Information given START
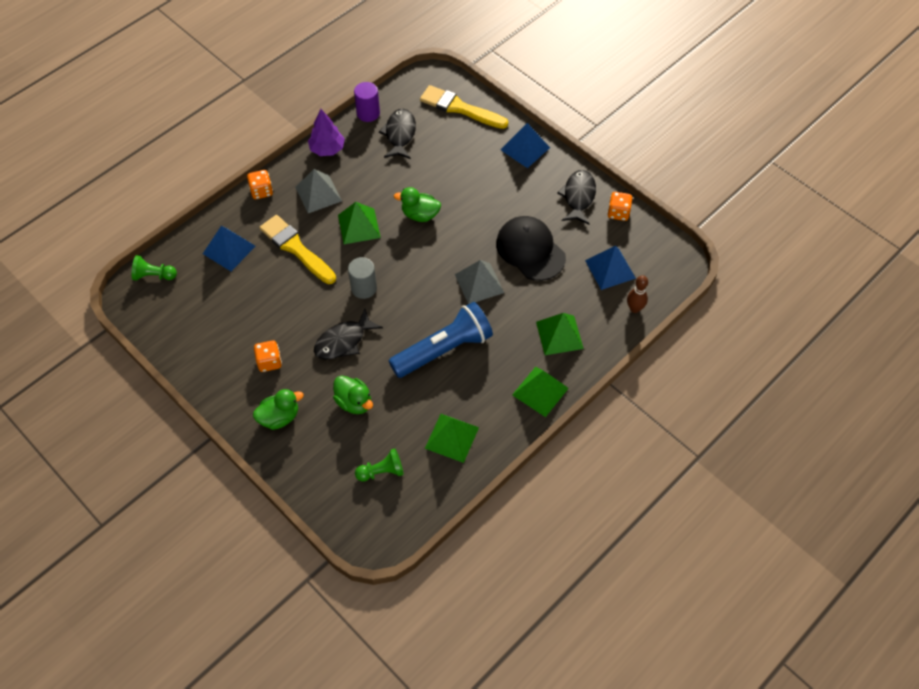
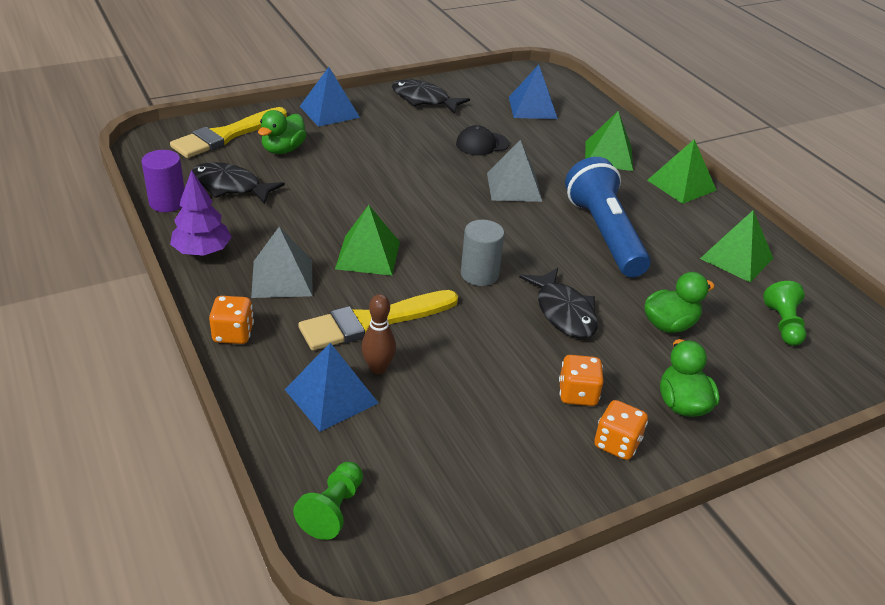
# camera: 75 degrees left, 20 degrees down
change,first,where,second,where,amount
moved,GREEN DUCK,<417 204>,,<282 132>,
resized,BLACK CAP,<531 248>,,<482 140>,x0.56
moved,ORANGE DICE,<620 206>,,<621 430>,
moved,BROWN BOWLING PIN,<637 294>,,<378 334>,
Information given END
= Work instruction =
What is wanted is the line containing "resized,BLACK CAP,<531 248>,,<482 140>,x0.56" and every line after it through the last line of the entries, printed exactly.

= Output of the exercise =
resized,BLACK CAP,<531 248>,,<482 140>,x0.56
moved,ORANGE DICE,<620 206>,,<621 430>,
moved,BROWN BOWLING PIN,<637 294>,,<378 334>,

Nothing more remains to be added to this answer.